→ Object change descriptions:
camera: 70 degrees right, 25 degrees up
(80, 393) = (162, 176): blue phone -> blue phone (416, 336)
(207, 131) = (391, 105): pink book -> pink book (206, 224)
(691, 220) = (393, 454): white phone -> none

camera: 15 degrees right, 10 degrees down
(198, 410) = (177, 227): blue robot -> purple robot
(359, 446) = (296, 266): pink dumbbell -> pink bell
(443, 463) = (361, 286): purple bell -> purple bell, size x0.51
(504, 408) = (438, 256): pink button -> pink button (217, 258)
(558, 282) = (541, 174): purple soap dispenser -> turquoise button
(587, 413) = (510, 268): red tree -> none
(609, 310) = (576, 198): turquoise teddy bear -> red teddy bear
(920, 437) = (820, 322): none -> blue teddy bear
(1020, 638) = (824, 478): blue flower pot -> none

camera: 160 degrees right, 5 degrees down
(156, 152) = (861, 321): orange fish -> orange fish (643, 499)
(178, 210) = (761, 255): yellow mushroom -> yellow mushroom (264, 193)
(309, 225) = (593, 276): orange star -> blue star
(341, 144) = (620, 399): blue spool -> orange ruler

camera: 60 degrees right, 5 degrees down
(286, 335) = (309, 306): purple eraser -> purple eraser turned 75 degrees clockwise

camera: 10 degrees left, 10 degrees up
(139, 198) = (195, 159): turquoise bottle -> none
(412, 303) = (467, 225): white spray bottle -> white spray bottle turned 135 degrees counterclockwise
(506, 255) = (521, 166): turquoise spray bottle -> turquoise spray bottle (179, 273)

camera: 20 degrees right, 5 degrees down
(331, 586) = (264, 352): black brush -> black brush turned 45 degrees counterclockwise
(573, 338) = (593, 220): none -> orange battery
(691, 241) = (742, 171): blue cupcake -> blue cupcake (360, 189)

→ Your assignment:
Using the data above, restate word for word the lines from its opening line through the line that contains "(286, 335) = (309, 306): purple", and no more.

→ Answer section:
camera: 70 degrees right, 25 degrees up
(80, 393) = (162, 176): blue phone -> blue phone (416, 336)
(207, 131) = (391, 105): pink book -> pink book (206, 224)
(691, 220) = (393, 454): white phone -> none

camera: 15 degrees right, 10 degrees down
(198, 410) = (177, 227): blue robot -> purple robot
(359, 446) = (296, 266): pink dumbbell -> pink bell
(443, 463) = (361, 286): purple bell -> purple bell, size x0.51
(504, 408) = (438, 256): pink button -> pink button (217, 258)
(558, 282) = (541, 174): purple soap dispenser -> turquoise button
(587, 413) = (510, 268): red tree -> none
(609, 310) = (576, 198): turquoise teddy bear -> red teddy bear
(920, 437) = (820, 322): none -> blue teddy bear
(1020, 638) = (824, 478): blue flower pot -> none

camera: 160 degrees right, 5 degrees down
(156, 152) = (861, 321): orange fish -> orange fish (643, 499)
(178, 210) = (761, 255): yellow mushroom -> yellow mushroom (264, 193)
(309, 225) = (593, 276): orange star -> blue star
(341, 144) = (620, 399): blue spool -> orange ruler

camera: 60 degrees right, 5 degrees down
(286, 335) = (309, 306): purple eraser -> purple eraser turned 75 degrees clockwise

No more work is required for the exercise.